(INPUT begins)

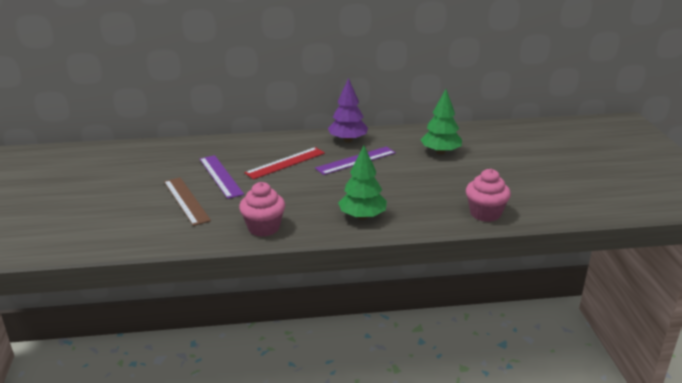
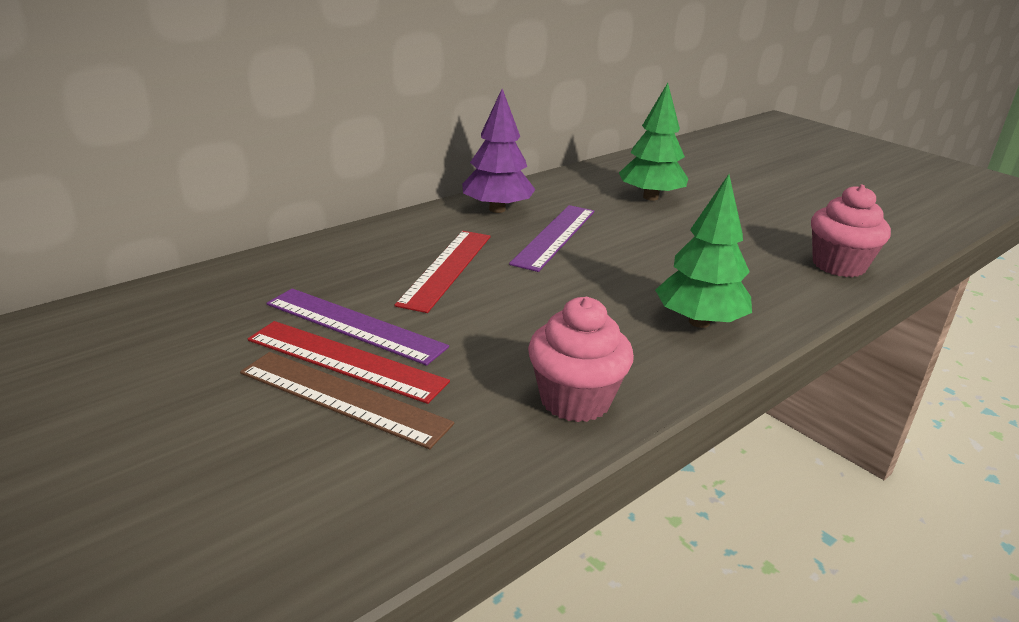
camera: 35 degrees left, 0 degrees up
(202, 188) = (345, 361): none -> red ruler

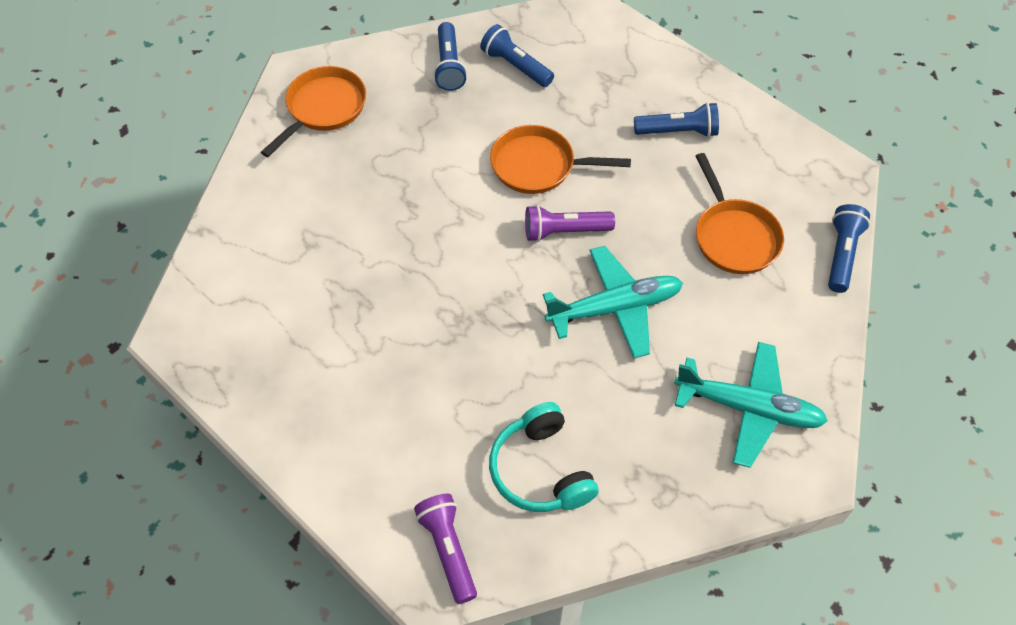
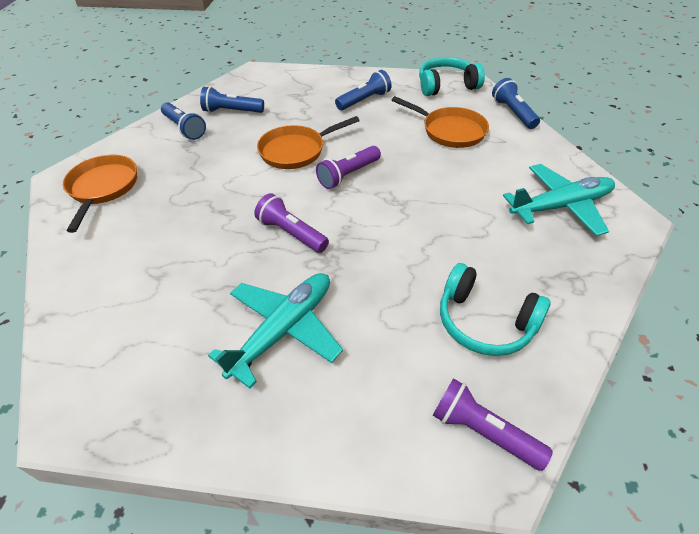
camera: 35 degrees left, 10 degrees down
(452, 269) = (291, 233): none -> purple flashlight
(615, 308) = (424, 198): turquoise plane -> turquoise plane (284, 330)
(803, 163) = (446, 85): none -> turquoise headphones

(INPUT ends)

For each line above that contains the word "degrees", give the line as it is written.

* _TASK SOLUTION_:
camera: 35 degrees left, 0 degrees up
camera: 35 degrees left, 10 degrees down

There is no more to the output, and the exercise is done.